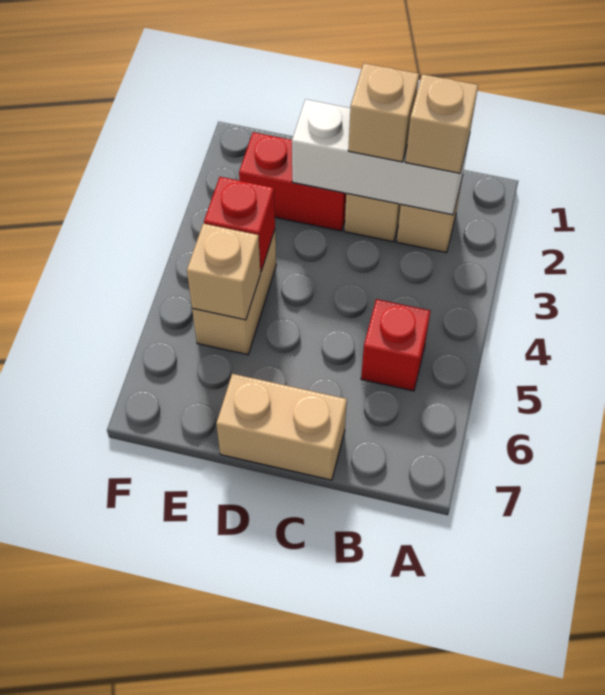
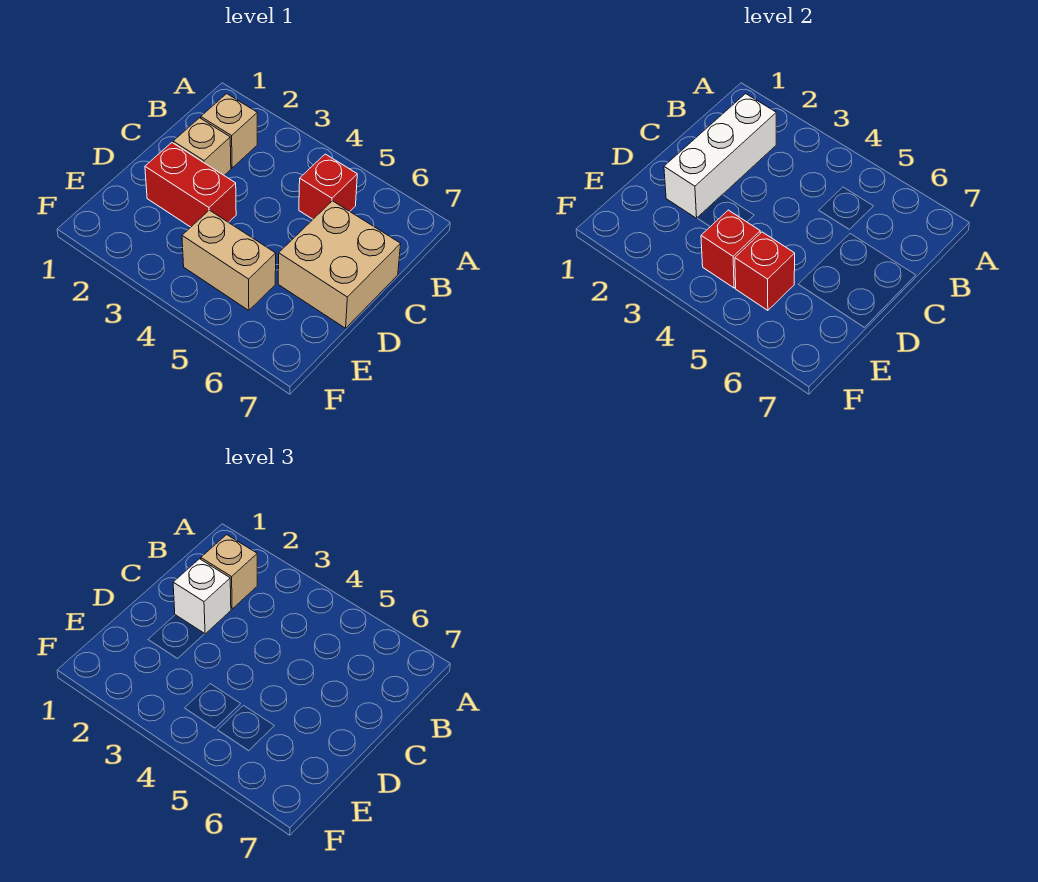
tan 1x1 brick [348,63,419,162] -> white 1x1 brick [173,559,231,634]
tan 1x2 brick [216,374,347,480] -> tan 2x2 brick [278,201,401,328]
red 1x2 brick [239,132,346,231] -> red 1x2 brick turned to [145,143,236,227]
tan 1x1 brick [187,224,260,320] -> red 1x1 brick [735,232,795,310]

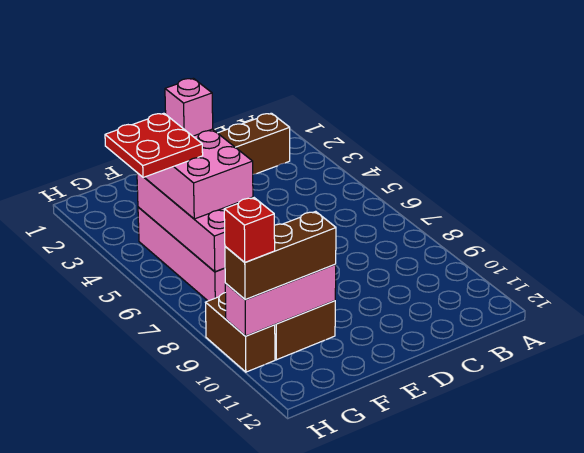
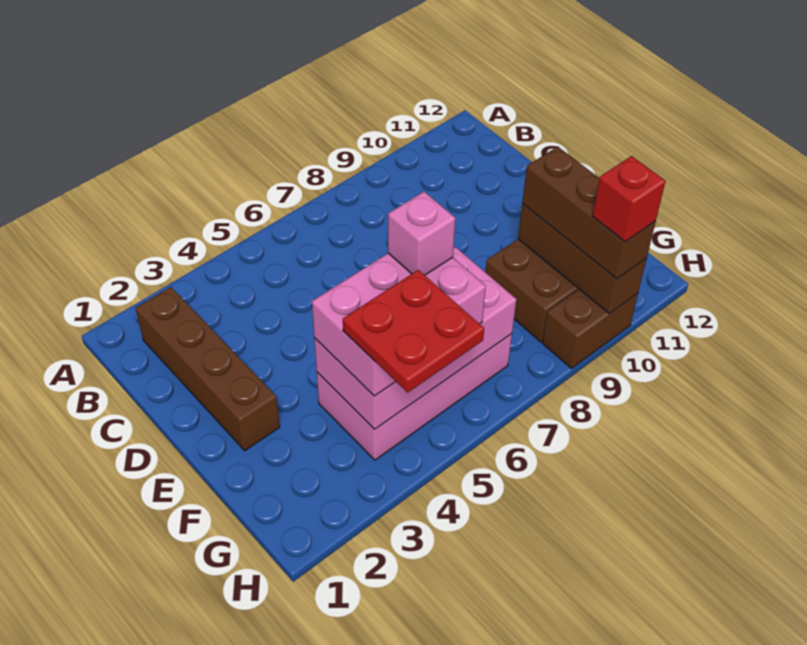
pink 1x1 brick [165,78,213,136] -> pink 1x1 brick moved to [388,192,455,275]
pink 1x3 brick [225,264,336,336] -> brown 1x3 brick [518,204,647,314]

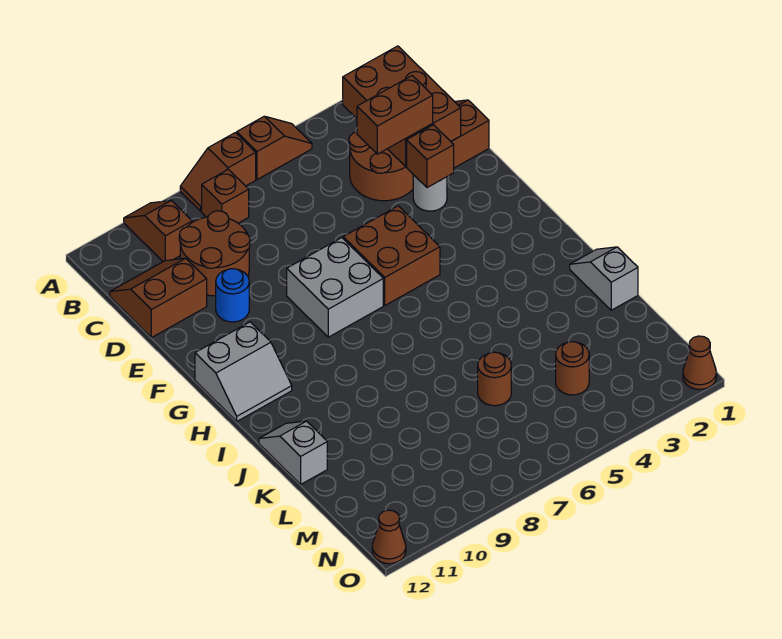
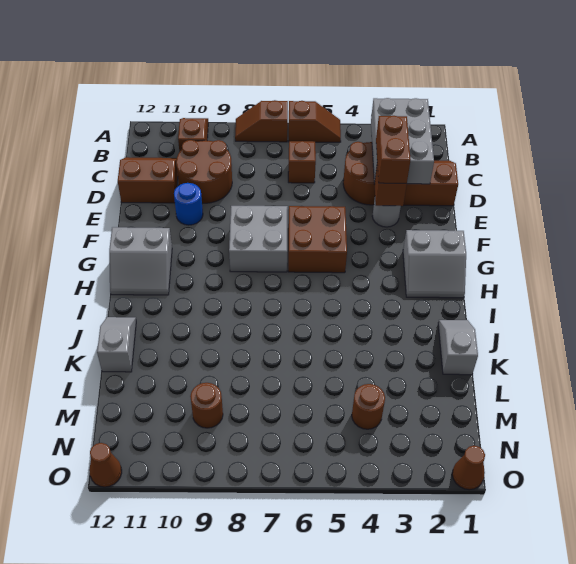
brown 2x3 brick [343,46,461,166] -> grey 2x3 brick [371,98,434,184]
brown 1x1 brick [202,169,249,223] -> brown 1x1 brick moved to [288,141,316,183]
brown 1x2 brick [357,76,433,154] -> brown 1x2 brick turned to [376,116,411,184]
none -> grey 2x2 slope [403,230,466,298]
brown 1x1 round brick [478,352,511,406] -> brown 1x1 round brick moved to [190,383,223,428]

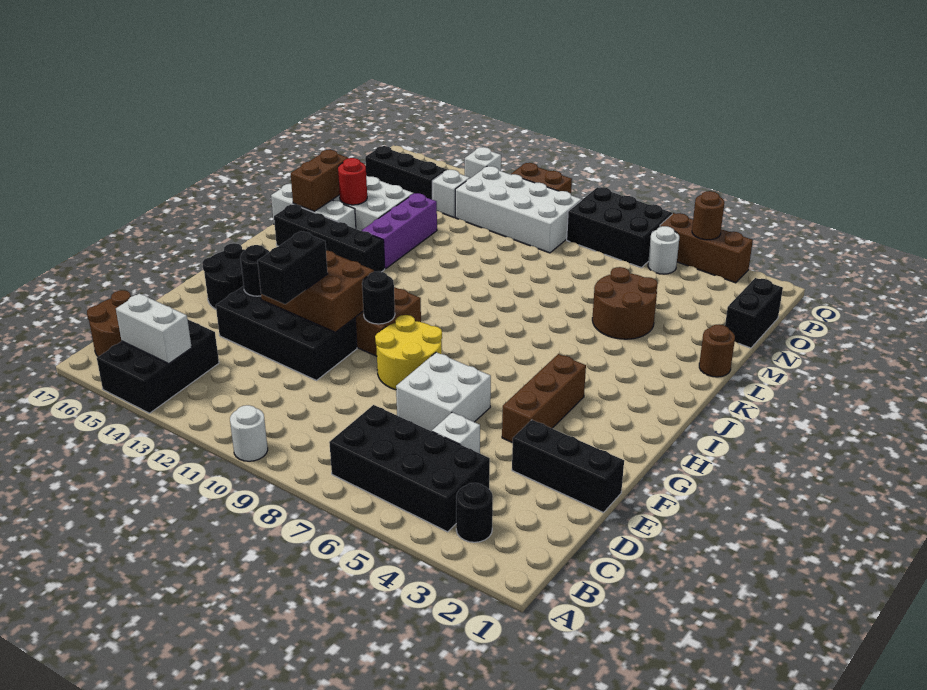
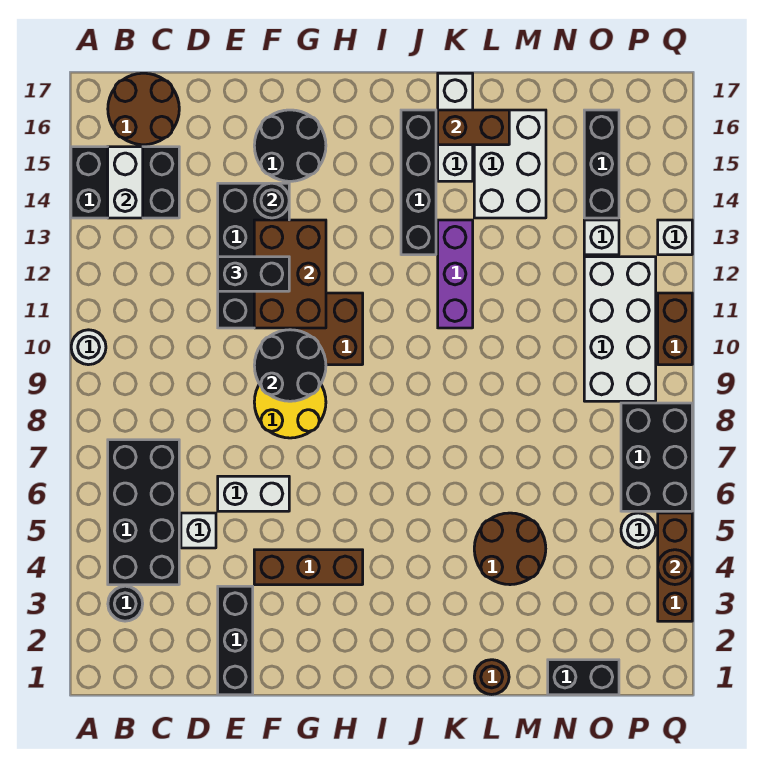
white 2x2 brick [396,352,491,431] -> white 1x2 brick [218,476,289,511]
black 1x1 round brick [362,271,395,324] -> black 2x2 round brick [254,330,326,401]
purple 1x3 brick [362,193,437,269] -> purple 1x3 brick turned to [438,220,473,328]
red 1x1 round brick [338,158,367,205] -> none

## [Activity]
Make an exact copy of the listing above, omitting the pictures.

## [Solution for this problem]
tan 1x1 brick [348,63,419,162] -> white 1x1 brick [173,559,231,634]
tan 1x2 brick [216,374,347,480] -> tan 2x2 brick [278,201,401,328]
red 1x2 brick [239,132,346,231] -> red 1x2 brick turned to [145,143,236,227]
tan 1x1 brick [187,224,260,320] -> red 1x1 brick [735,232,795,310]

pink 1x1 brick [165,78,213,136] -> pink 1x1 brick moved to [388,192,455,275]
pink 1x3 brick [225,264,336,336] -> brown 1x3 brick [518,204,647,314]

brown 2x3 brick [343,46,461,166] -> grey 2x3 brick [371,98,434,184]
brown 1x1 brick [202,169,249,223] -> brown 1x1 brick moved to [288,141,316,183]
brown 1x2 brick [357,76,433,154] -> brown 1x2 brick turned to [376,116,411,184]
none -> grey 2x2 slope [403,230,466,298]
brown 1x1 round brick [478,352,511,406] -> brown 1x1 round brick moved to [190,383,223,428]

white 2x2 brick [396,352,491,431] -> white 1x2 brick [218,476,289,511]
black 1x1 round brick [362,271,395,324] -> black 2x2 round brick [254,330,326,401]
purple 1x3 brick [362,193,437,269] -> purple 1x3 brick turned to [438,220,473,328]
red 1x1 round brick [338,158,367,205] -> none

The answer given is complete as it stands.